● Directions
Where the word "minus" occurs in a line of the data, return the whole line.

● Data records
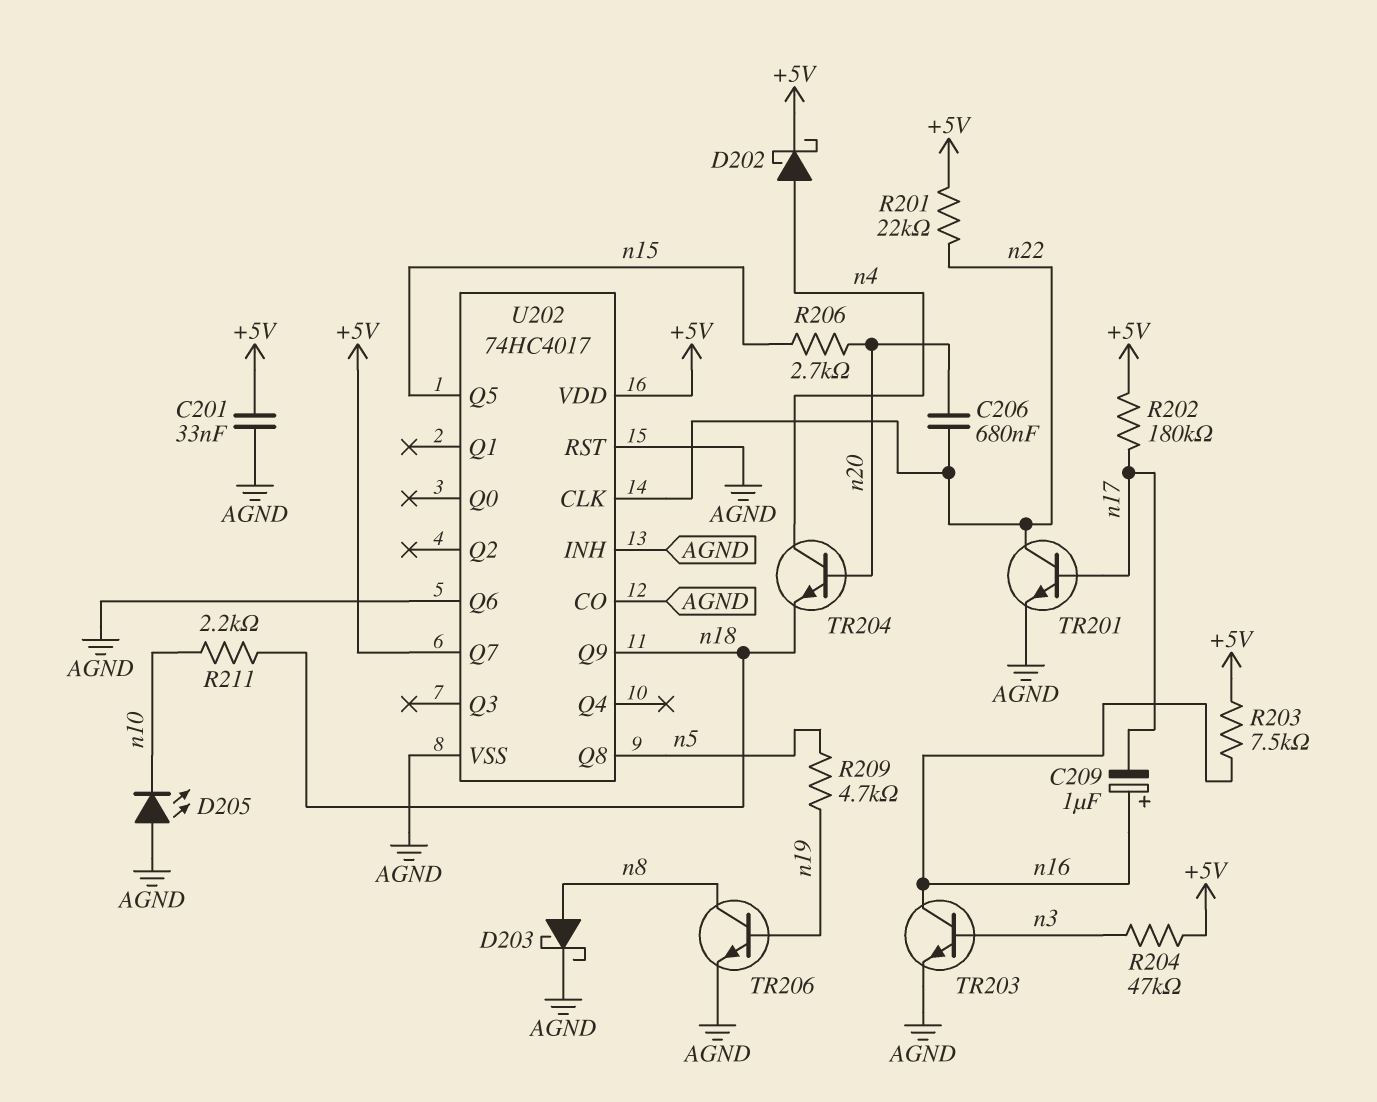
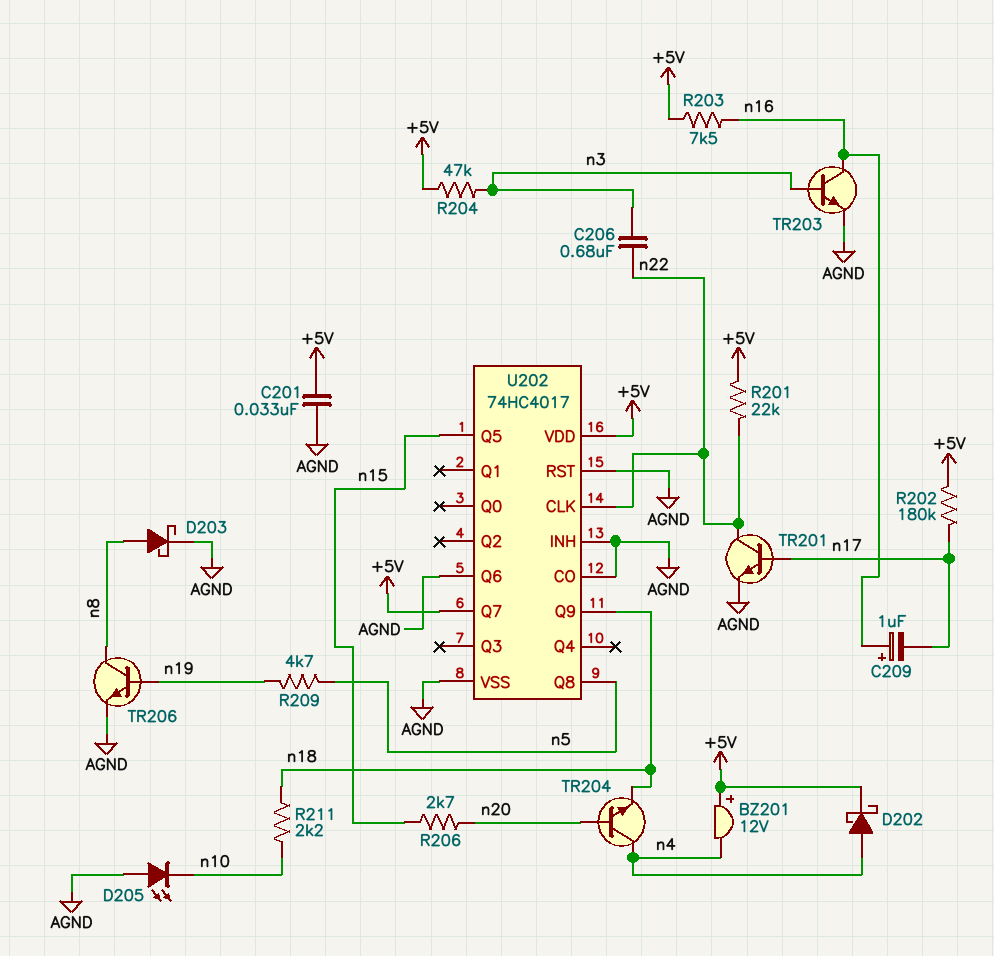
BZ201: none -> buzzer 12V (plus +5V, minus n4)
C206: 680nF (n20, n22) -> 680nF (n3, n22)

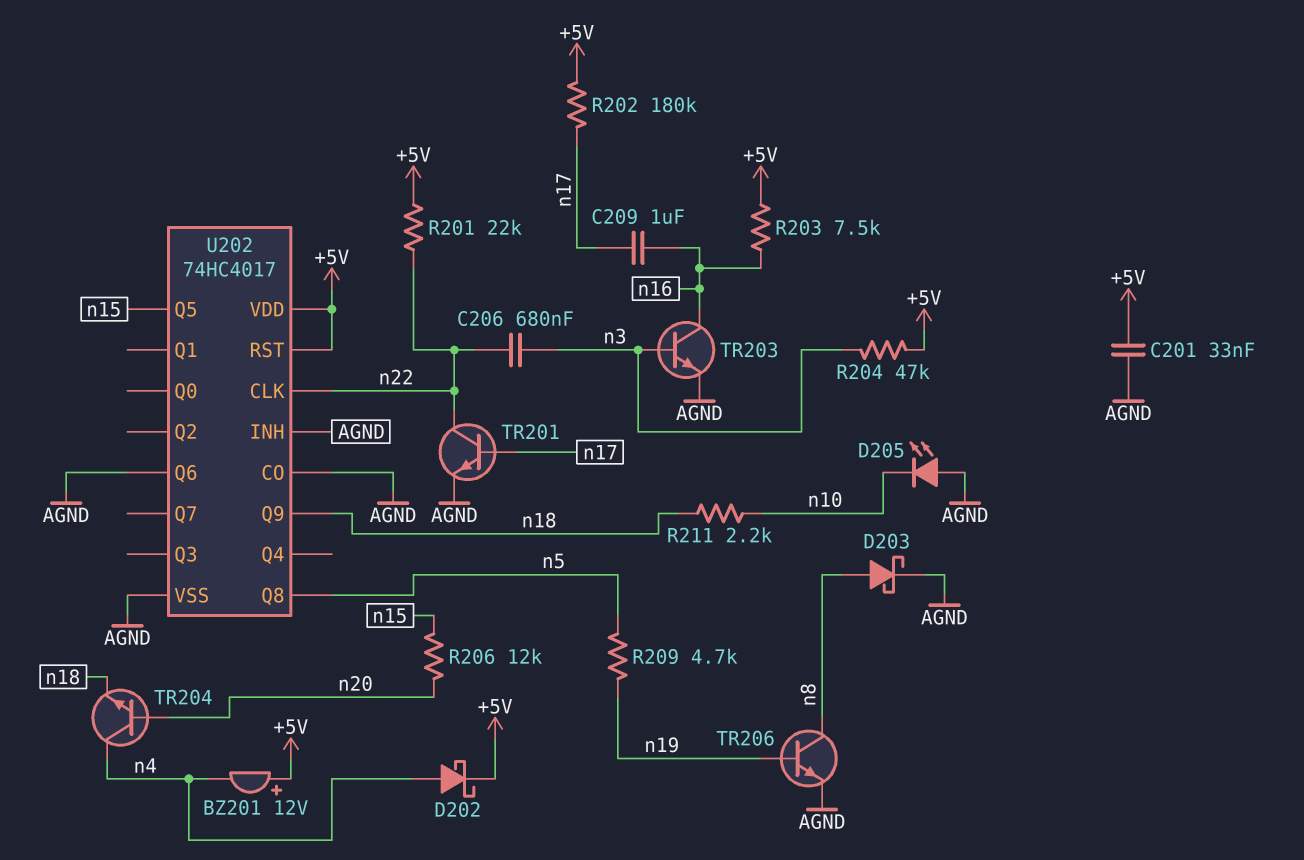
C209: 1uF (plus n16, minus n17) -> 1uF (n16, n17)
R206: 2.7k (n15, n20) -> 12k (n15, n20)
U202 pin Q7: +5V -> none
U202 pin RST: AGND -> +5V

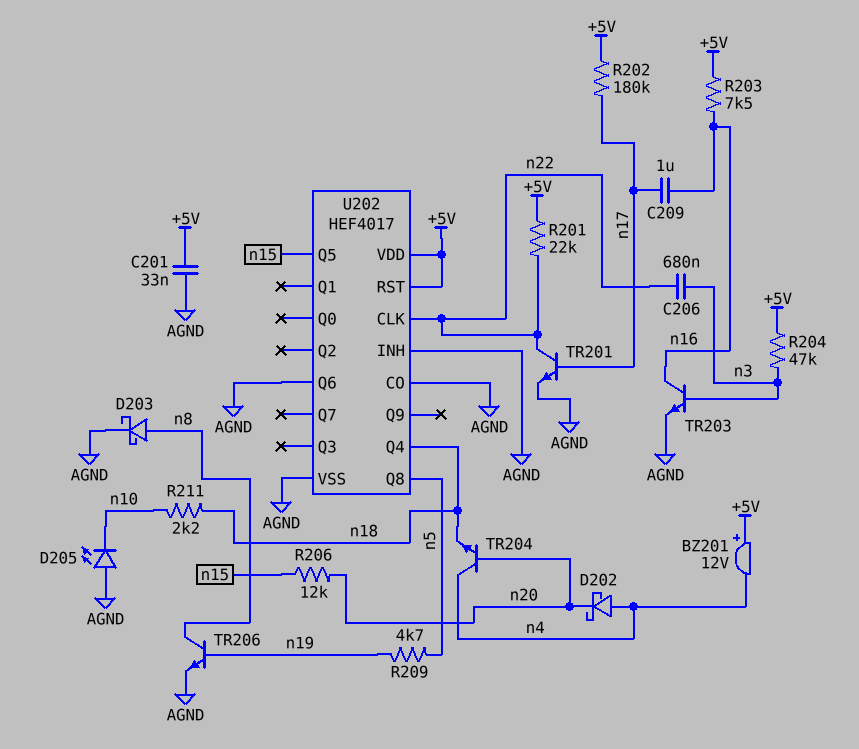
D202: schottky (A n4, K +5V) -> schottky (A n4, K n20)
U202: 74HC4017 -> HEF4017
U202 pin Q4: none -> n18
U202 pin Q9: n18 -> none

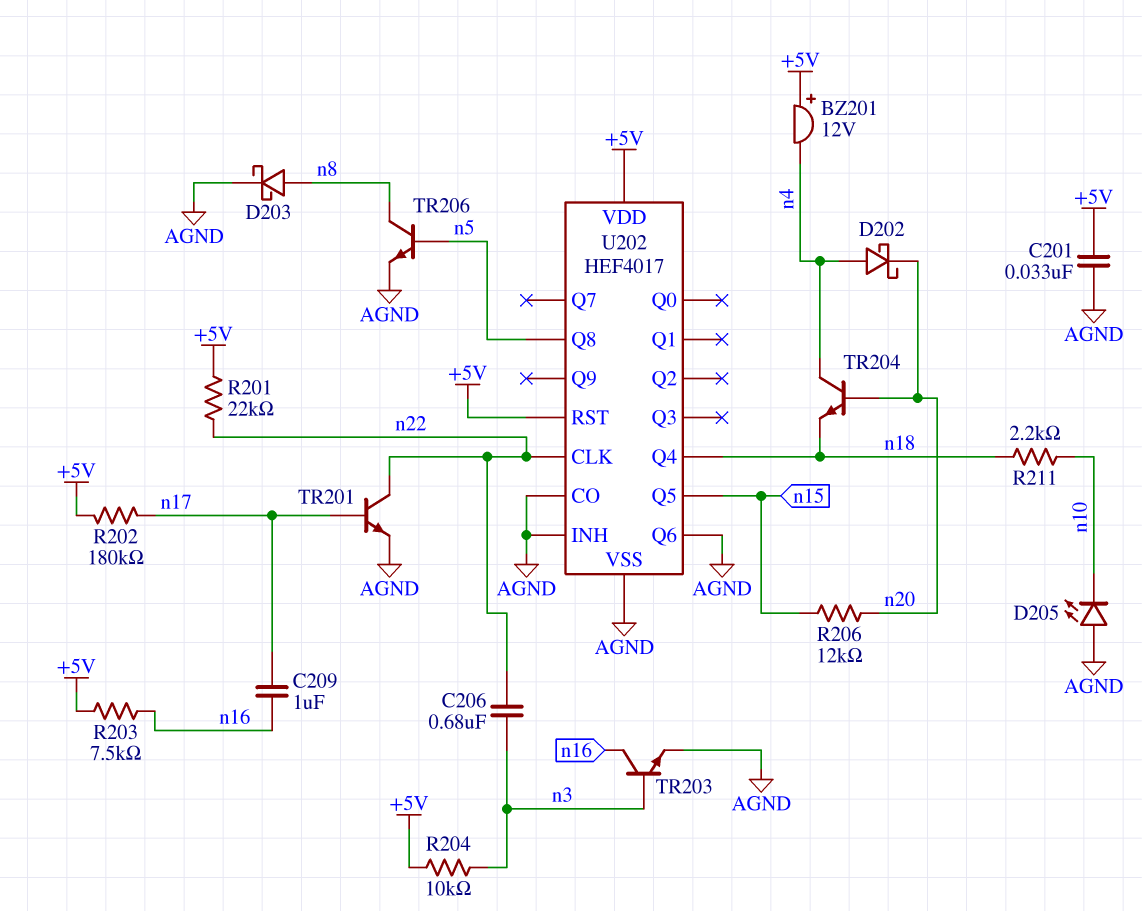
R204: 47k (+5V, n3) -> 10k (+5V, n3)
R209: 4.7k (n5, n19) -> none
TR206: NPN (B n19, C n8, E AGND) -> NPN (B n5, C n8, E AGND)

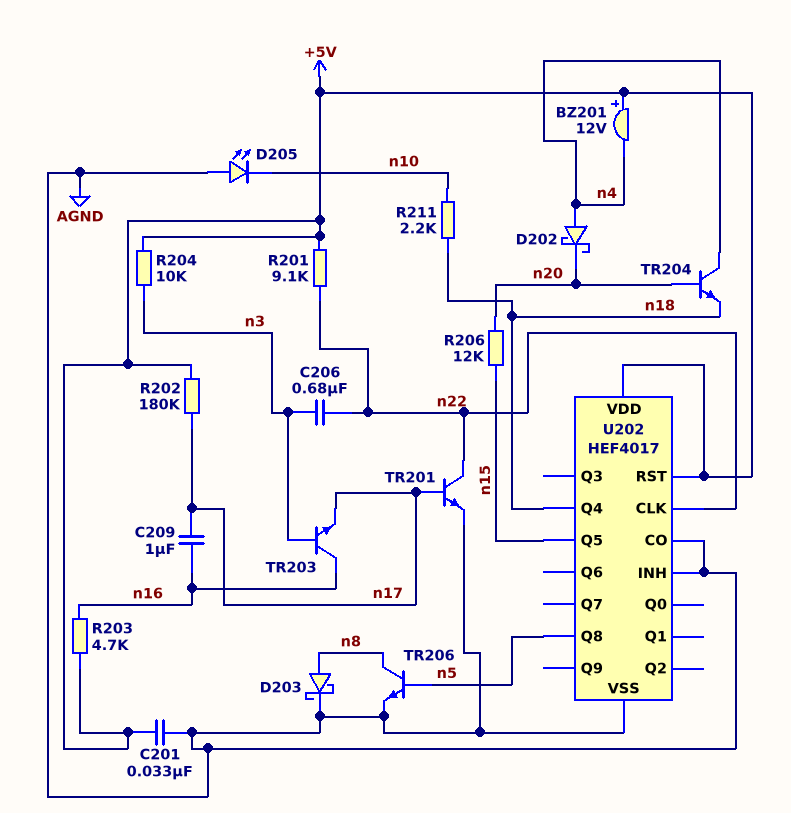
R201: 22k (+5V, n22) -> 9.1k (+5V, n22)
R203: 7.5k (+5V, n16) -> 4.7k (+5V, n16)
TR203: NPN (B n3, C n16, E AGND) -> NPN (B n3, C n16, E n17)
U202 pin Q6: AGND -> none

● Task output
BZ201: none -> buzzer 12V (plus +5V, minus n4)
C209: 1uF (plus n16, minus n17) -> 1uF (n16, n17)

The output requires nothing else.